■ WORKING DATA
......

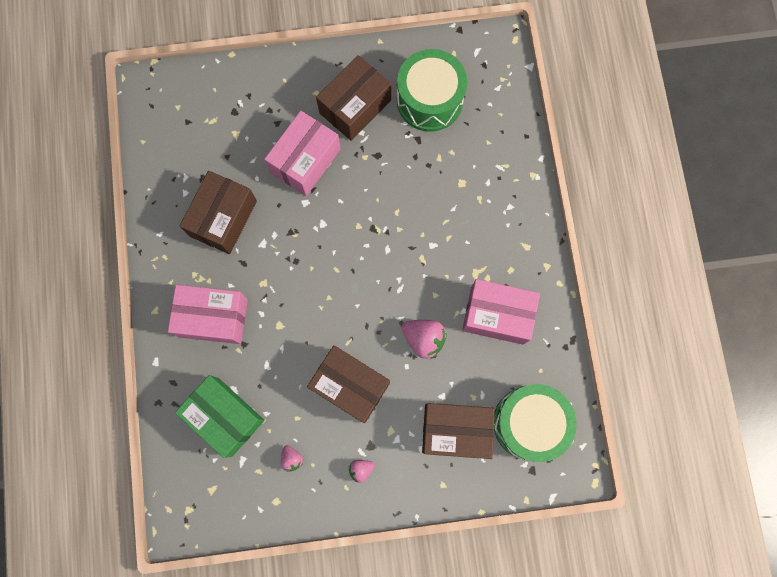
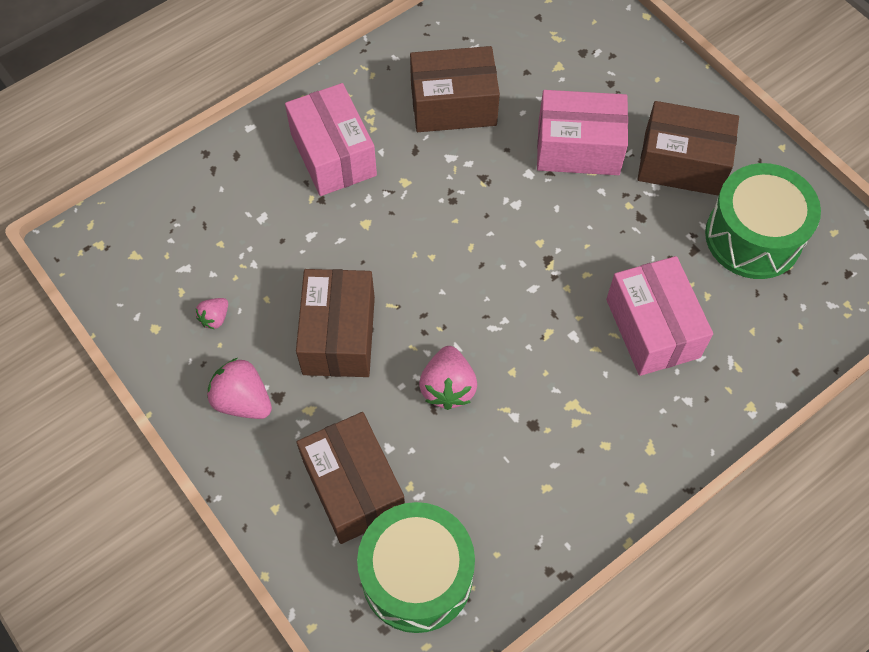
camera: 60 degrees right, 15 degrees down
(225, 417) = (226, 224): green box -> none
(361, 469) = (243, 401): pink strawberry -> pink strawberry, size x1.80
(497, 315) = (535, 459): pink box -> pink box (652, 328)

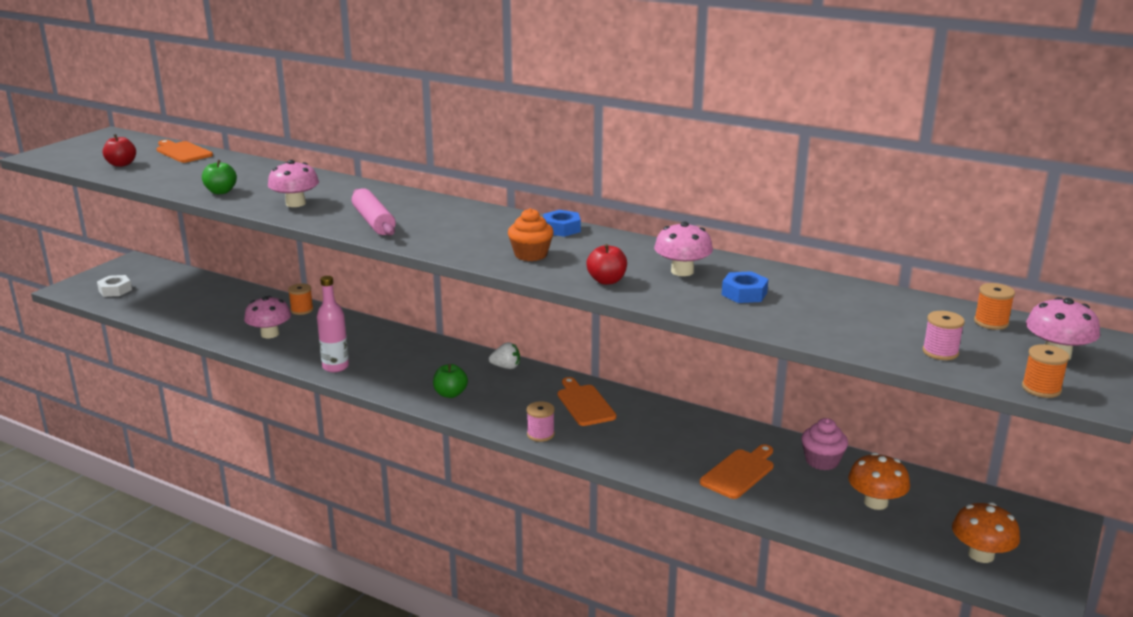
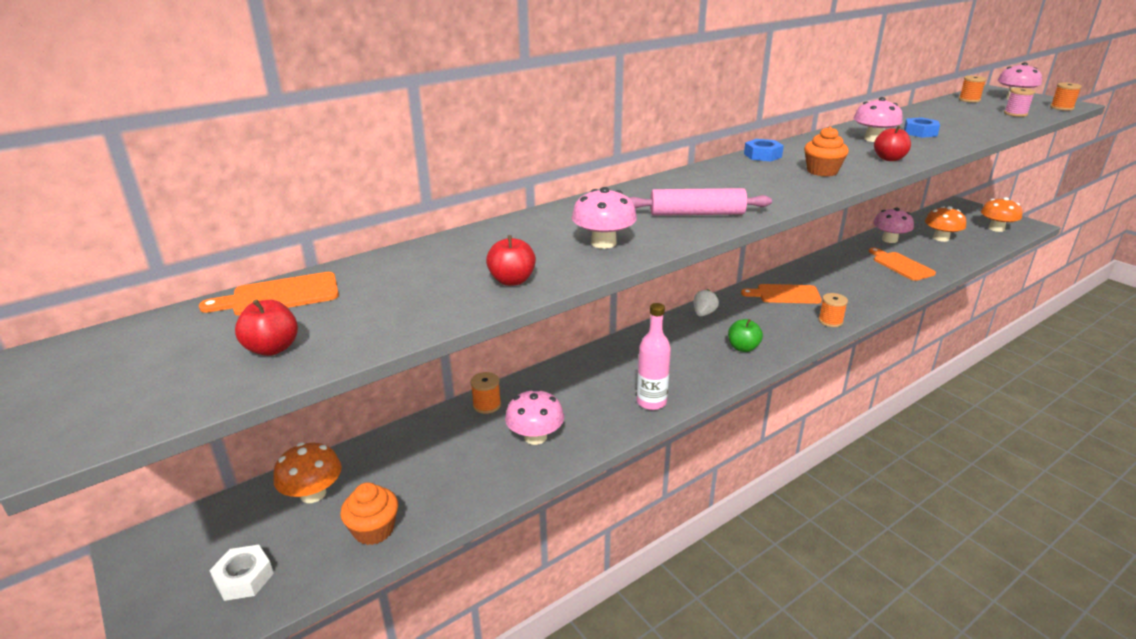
camera: 65 degrees left, 5 degrees up
(159, 310) = (374, 530): none -> orange cupcake
(187, 286) = (313, 494): none -> orange mushroom
(221, 192) = (512, 281): green apple -> red apple
(540, 434) = (830, 321): pink spool -> orange spool
(822, 461) = (889, 240): pink cupcake -> pink mushroom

......

■ WORK ITEM
Copy out every line of the data where the word "mushroom" occurs.

■ ANSWER FOR THIS EXERCISE
(187, 286) = (313, 494): none -> orange mushroom
(822, 461) = (889, 240): pink cupcake -> pink mushroom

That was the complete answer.